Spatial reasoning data

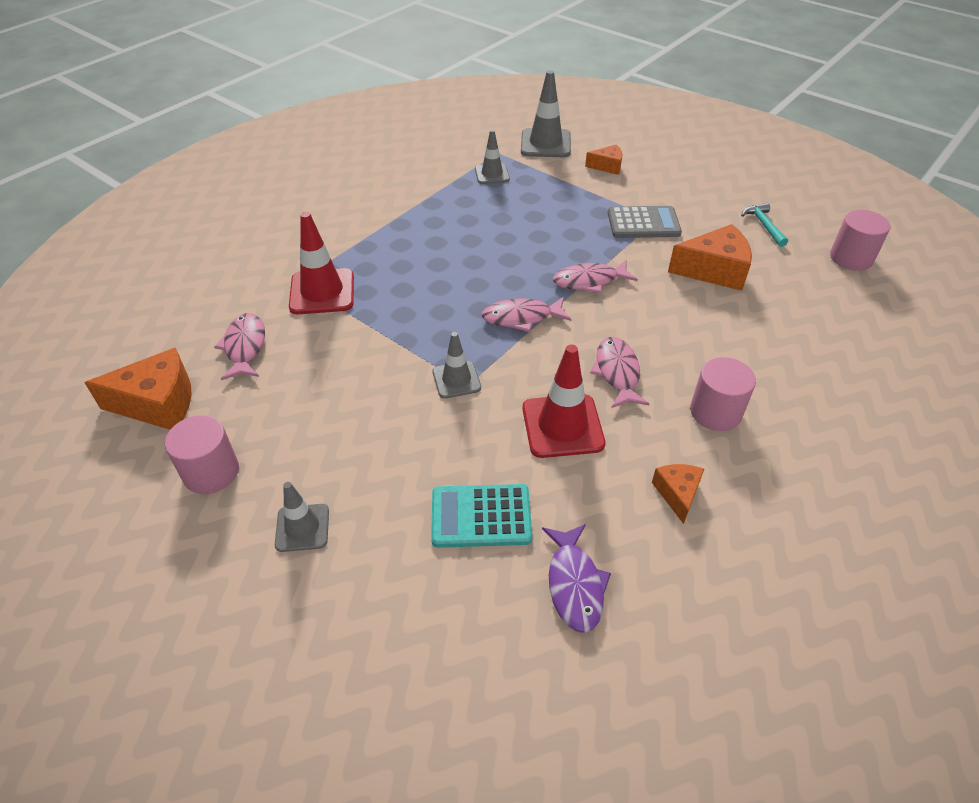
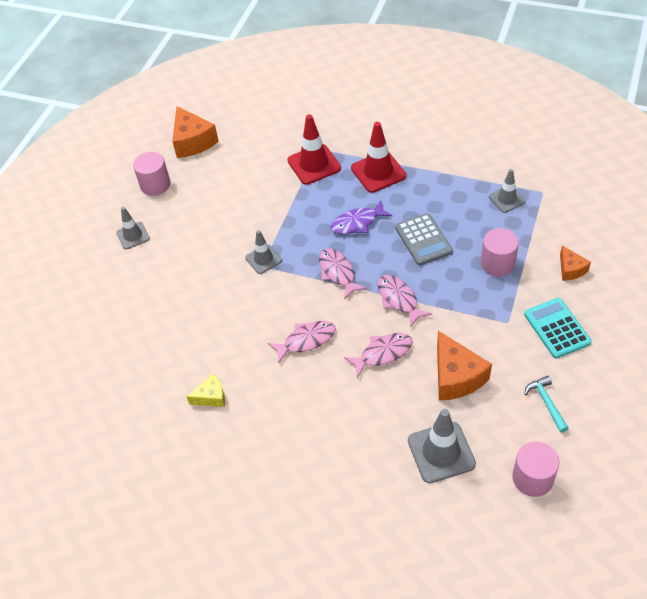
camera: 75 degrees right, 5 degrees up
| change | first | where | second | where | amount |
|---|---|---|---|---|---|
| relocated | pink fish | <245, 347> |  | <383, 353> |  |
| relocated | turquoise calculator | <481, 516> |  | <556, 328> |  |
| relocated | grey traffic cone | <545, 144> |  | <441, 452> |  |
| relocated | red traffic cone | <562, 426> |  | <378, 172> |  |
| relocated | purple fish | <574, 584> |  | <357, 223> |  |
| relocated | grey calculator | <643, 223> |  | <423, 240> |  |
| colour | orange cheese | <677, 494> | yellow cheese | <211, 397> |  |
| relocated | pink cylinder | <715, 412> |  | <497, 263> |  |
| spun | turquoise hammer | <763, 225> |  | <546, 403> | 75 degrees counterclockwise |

Task details
Send back exactly the lines from the line with "pink cylinder |" through the end of the records.

Task output
| relocated | pink cylinder | <715, 412> |  | <497, 263> |  |
| spun | turquoise hammer | <763, 225> |  | <546, 403> | 75 degrees counterclockwise |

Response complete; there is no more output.